>>>

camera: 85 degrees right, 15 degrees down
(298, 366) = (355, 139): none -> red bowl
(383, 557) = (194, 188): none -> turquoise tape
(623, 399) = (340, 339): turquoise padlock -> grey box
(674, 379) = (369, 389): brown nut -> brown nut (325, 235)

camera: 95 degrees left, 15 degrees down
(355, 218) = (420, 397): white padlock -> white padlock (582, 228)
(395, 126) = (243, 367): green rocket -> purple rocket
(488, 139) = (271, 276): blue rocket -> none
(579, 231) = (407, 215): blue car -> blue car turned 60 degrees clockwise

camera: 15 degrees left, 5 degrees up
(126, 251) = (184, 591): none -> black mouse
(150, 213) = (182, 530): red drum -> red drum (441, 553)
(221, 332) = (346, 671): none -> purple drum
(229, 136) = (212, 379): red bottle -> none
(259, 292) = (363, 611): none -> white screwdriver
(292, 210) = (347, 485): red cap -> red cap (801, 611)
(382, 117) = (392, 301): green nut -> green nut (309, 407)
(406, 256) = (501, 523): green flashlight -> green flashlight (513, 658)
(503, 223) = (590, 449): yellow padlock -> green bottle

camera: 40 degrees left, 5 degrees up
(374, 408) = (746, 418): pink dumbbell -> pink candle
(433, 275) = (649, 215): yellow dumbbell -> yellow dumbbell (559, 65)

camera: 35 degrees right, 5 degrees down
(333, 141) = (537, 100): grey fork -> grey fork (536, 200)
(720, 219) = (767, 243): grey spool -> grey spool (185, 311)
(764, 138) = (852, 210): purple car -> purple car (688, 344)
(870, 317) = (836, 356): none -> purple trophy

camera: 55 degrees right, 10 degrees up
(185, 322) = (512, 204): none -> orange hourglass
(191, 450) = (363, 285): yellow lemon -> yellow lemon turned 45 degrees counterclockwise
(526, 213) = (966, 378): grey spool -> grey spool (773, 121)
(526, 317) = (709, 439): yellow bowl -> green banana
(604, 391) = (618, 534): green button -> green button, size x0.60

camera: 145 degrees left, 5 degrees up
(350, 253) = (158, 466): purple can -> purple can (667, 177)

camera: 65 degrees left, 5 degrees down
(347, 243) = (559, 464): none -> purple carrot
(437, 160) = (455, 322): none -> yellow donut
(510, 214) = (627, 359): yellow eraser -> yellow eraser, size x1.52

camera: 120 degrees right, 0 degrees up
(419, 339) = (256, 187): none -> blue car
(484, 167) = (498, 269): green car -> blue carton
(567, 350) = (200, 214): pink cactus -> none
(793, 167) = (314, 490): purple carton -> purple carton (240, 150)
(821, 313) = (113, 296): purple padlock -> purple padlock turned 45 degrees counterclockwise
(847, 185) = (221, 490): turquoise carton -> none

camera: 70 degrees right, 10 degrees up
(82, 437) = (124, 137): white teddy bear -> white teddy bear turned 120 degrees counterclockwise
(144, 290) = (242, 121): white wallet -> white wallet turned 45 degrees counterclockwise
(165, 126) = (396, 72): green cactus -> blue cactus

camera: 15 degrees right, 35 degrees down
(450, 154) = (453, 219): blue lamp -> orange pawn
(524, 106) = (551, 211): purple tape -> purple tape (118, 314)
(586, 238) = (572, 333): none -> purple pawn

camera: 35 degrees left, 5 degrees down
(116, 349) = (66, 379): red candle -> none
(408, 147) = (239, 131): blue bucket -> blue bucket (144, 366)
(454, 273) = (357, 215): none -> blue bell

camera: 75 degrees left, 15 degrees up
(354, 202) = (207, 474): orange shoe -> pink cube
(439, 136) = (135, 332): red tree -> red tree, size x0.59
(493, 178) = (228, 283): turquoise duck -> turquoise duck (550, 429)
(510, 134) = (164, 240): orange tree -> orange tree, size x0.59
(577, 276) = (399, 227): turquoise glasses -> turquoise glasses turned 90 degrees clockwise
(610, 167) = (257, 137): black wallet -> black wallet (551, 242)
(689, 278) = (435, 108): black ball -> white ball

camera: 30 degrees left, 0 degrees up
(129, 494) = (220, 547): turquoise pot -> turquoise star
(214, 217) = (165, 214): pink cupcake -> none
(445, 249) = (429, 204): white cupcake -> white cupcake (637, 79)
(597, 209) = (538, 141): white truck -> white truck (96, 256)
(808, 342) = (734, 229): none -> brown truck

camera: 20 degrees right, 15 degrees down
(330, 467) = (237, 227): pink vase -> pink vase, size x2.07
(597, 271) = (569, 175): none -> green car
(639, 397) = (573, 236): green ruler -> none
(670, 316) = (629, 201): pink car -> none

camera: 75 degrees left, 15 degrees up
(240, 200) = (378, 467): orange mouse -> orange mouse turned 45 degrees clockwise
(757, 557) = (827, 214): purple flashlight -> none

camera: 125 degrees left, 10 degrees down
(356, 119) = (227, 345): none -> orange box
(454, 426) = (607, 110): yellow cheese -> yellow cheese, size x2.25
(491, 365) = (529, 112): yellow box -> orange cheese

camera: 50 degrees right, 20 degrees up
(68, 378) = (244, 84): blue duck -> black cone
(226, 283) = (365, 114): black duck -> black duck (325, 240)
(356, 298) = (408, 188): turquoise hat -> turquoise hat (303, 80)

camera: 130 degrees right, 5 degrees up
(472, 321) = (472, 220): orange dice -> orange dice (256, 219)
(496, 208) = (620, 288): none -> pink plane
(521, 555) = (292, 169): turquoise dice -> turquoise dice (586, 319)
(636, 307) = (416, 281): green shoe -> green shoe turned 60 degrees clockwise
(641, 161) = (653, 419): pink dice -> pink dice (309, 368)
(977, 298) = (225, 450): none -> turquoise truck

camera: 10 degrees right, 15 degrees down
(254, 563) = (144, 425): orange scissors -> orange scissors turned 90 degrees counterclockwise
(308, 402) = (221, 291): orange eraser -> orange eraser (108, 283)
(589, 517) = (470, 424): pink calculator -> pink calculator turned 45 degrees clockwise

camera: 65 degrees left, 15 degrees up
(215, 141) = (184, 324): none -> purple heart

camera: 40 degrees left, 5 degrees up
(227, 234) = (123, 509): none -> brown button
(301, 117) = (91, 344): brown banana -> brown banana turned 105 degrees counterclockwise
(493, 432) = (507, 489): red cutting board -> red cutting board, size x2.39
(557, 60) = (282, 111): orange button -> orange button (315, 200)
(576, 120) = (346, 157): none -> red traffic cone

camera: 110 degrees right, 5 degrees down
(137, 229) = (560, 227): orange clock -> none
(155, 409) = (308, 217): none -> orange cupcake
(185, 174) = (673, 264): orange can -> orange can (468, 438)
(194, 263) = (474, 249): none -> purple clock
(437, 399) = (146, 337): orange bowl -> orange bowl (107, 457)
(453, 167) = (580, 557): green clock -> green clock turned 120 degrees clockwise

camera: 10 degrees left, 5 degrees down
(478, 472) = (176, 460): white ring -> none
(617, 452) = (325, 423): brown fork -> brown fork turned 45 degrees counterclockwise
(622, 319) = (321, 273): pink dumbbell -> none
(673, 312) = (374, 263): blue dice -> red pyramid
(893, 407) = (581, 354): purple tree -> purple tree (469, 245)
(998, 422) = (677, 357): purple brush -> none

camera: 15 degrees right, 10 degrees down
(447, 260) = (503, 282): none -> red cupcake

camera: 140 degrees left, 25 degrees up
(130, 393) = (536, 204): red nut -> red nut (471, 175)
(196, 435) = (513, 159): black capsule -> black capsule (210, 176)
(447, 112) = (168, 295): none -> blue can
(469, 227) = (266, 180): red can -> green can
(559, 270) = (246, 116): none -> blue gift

<<<

WHAT IS EXPECTED
Please give the data again in full, exactly as written.

ANSWER AREA
camera: 85 degrees right, 15 degrees down
(298, 366) = (355, 139): none -> red bowl
(383, 557) = (194, 188): none -> turquoise tape
(623, 399) = (340, 339): turquoise padlock -> grey box
(674, 379) = (369, 389): brown nut -> brown nut (325, 235)

camera: 95 degrees left, 15 degrees down
(355, 218) = (420, 397): white padlock -> white padlock (582, 228)
(395, 126) = (243, 367): green rocket -> purple rocket
(488, 139) = (271, 276): blue rocket -> none
(579, 231) = (407, 215): blue car -> blue car turned 60 degrees clockwise

camera: 15 degrees left, 5 degrees up
(126, 251) = (184, 591): none -> black mouse
(150, 213) = (182, 530): red drum -> red drum (441, 553)
(221, 332) = (346, 671): none -> purple drum
(229, 136) = (212, 379): red bottle -> none
(259, 292) = (363, 611): none -> white screwdriver
(292, 210) = (347, 485): red cap -> red cap (801, 611)
(382, 117) = (392, 301): green nut -> green nut (309, 407)
(406, 256) = (501, 523): green flashlight -> green flashlight (513, 658)
(503, 223) = (590, 449): yellow padlock -> green bottle

camera: 40 degrees left, 5 degrees up
(374, 408) = (746, 418): pink dumbbell -> pink candle
(433, 275) = (649, 215): yellow dumbbell -> yellow dumbbell (559, 65)

camera: 35 degrees right, 5 degrees down
(333, 141) = (537, 100): grey fork -> grey fork (536, 200)
(720, 219) = (767, 243): grey spool -> grey spool (185, 311)
(764, 138) = (852, 210): purple car -> purple car (688, 344)
(870, 317) = (836, 356): none -> purple trophy

camera: 55 degrees right, 10 degrees up
(185, 322) = (512, 204): none -> orange hourglass
(191, 450) = (363, 285): yellow lemon -> yellow lemon turned 45 degrees counterclockwise
(526, 213) = (966, 378): grey spool -> grey spool (773, 121)
(526, 317) = (709, 439): yellow bowl -> green banana
(604, 391) = (618, 534): green button -> green button, size x0.60

camera: 145 degrees left, 5 degrees up
(350, 253) = (158, 466): purple can -> purple can (667, 177)

camera: 65 degrees left, 5 degrees down
(347, 243) = (559, 464): none -> purple carrot
(437, 160) = (455, 322): none -> yellow donut
(510, 214) = (627, 359): yellow eraser -> yellow eraser, size x1.52

camera: 120 degrees right, 0 degrees up
(419, 339) = (256, 187): none -> blue car
(484, 167) = (498, 269): green car -> blue carton
(567, 350) = (200, 214): pink cactus -> none
(793, 167) = (314, 490): purple carton -> purple carton (240, 150)
(821, 313) = (113, 296): purple padlock -> purple padlock turned 45 degrees counterclockwise
(847, 185) = (221, 490): turquoise carton -> none

camera: 70 degrees right, 10 degrees up
(82, 437) = (124, 137): white teddy bear -> white teddy bear turned 120 degrees counterclockwise
(144, 290) = (242, 121): white wallet -> white wallet turned 45 degrees counterclockwise
(165, 126) = (396, 72): green cactus -> blue cactus

camera: 15 degrees right, 35 degrees down
(450, 154) = (453, 219): blue lamp -> orange pawn
(524, 106) = (551, 211): purple tape -> purple tape (118, 314)
(586, 238) = (572, 333): none -> purple pawn

camera: 35 degrees left, 5 degrees down
(116, 349) = (66, 379): red candle -> none
(408, 147) = (239, 131): blue bucket -> blue bucket (144, 366)
(454, 273) = (357, 215): none -> blue bell

camera: 75 degrees left, 15 degrees up
(354, 202) = (207, 474): orange shoe -> pink cube
(439, 136) = (135, 332): red tree -> red tree, size x0.59
(493, 178) = (228, 283): turquoise duck -> turquoise duck (550, 429)
(510, 134) = (164, 240): orange tree -> orange tree, size x0.59
(577, 276) = (399, 227): turquoise glasses -> turquoise glasses turned 90 degrees clockwise
(610, 167) = (257, 137): black wallet -> black wallet (551, 242)
(689, 278) = (435, 108): black ball -> white ball

camera: 30 degrees left, 0 degrees up
(129, 494) = (220, 547): turquoise pot -> turquoise star
(214, 217) = (165, 214): pink cupcake -> none
(445, 249) = (429, 204): white cupcake -> white cupcake (637, 79)
(597, 209) = (538, 141): white truck -> white truck (96, 256)
(808, 342) = (734, 229): none -> brown truck

camera: 20 degrees right, 15 degrees down
(330, 467) = (237, 227): pink vase -> pink vase, size x2.07
(597, 271) = (569, 175): none -> green car
(639, 397) = (573, 236): green ruler -> none
(670, 316) = (629, 201): pink car -> none

camera: 75 degrees left, 15 degrees up
(240, 200) = (378, 467): orange mouse -> orange mouse turned 45 degrees clockwise
(757, 557) = (827, 214): purple flashlight -> none

camera: 125 degrees left, 10 degrees down
(356, 119) = (227, 345): none -> orange box
(454, 426) = (607, 110): yellow cheese -> yellow cheese, size x2.25
(491, 365) = (529, 112): yellow box -> orange cheese

camera: 50 degrees right, 20 degrees up
(68, 378) = (244, 84): blue duck -> black cone
(226, 283) = (365, 114): black duck -> black duck (325, 240)
(356, 298) = (408, 188): turquoise hat -> turquoise hat (303, 80)

camera: 130 degrees right, 5 degrees up
(472, 321) = (472, 220): orange dice -> orange dice (256, 219)
(496, 208) = (620, 288): none -> pink plane
(521, 555) = (292, 169): turquoise dice -> turquoise dice (586, 319)
(636, 307) = (416, 281): green shoe -> green shoe turned 60 degrees clockwise
(641, 161) = (653, 419): pink dice -> pink dice (309, 368)
(977, 298) = (225, 450): none -> turquoise truck

camera: 10 degrees right, 15 degrees down
(254, 563) = (144, 425): orange scissors -> orange scissors turned 90 degrees counterclockwise
(308, 402) = (221, 291): orange eraser -> orange eraser (108, 283)
(589, 517) = (470, 424): pink calculator -> pink calculator turned 45 degrees clockwise

camera: 65 degrees left, 15 degrees up
(215, 141) = (184, 324): none -> purple heart

camera: 40 degrees left, 5 degrees up
(227, 234) = (123, 509): none -> brown button
(301, 117) = (91, 344): brown banana -> brown banana turned 105 degrees counterclockwise
(493, 432) = (507, 489): red cutting board -> red cutting board, size x2.39
(557, 60) = (282, 111): orange button -> orange button (315, 200)
(576, 120) = (346, 157): none -> red traffic cone

camera: 110 degrees right, 5 degrees down
(137, 229) = (560, 227): orange clock -> none
(155, 409) = (308, 217): none -> orange cupcake
(185, 174) = (673, 264): orange can -> orange can (468, 438)
(194, 263) = (474, 249): none -> purple clock
(437, 399) = (146, 337): orange bowl -> orange bowl (107, 457)
(453, 167) = (580, 557): green clock -> green clock turned 120 degrees clockwise

camera: 10 degrees left, 5 degrees down
(478, 472) = (176, 460): white ring -> none
(617, 452) = (325, 423): brown fork -> brown fork turned 45 degrees counterclockwise
(622, 319) = (321, 273): pink dumbbell -> none
(673, 312) = (374, 263): blue dice -> red pyramid
(893, 407) = (581, 354): purple tree -> purple tree (469, 245)
(998, 422) = (677, 357): purple brush -> none

camera: 15 degrees right, 10 degrees down
(447, 260) = (503, 282): none -> red cupcake

camera: 140 degrees left, 25 degrees up
(130, 393) = (536, 204): red nut -> red nut (471, 175)
(196, 435) = (513, 159): black capsule -> black capsule (210, 176)
(447, 112) = (168, 295): none -> blue can
(469, 227) = (266, 180): red can -> green can
(559, 270) = (246, 116): none -> blue gift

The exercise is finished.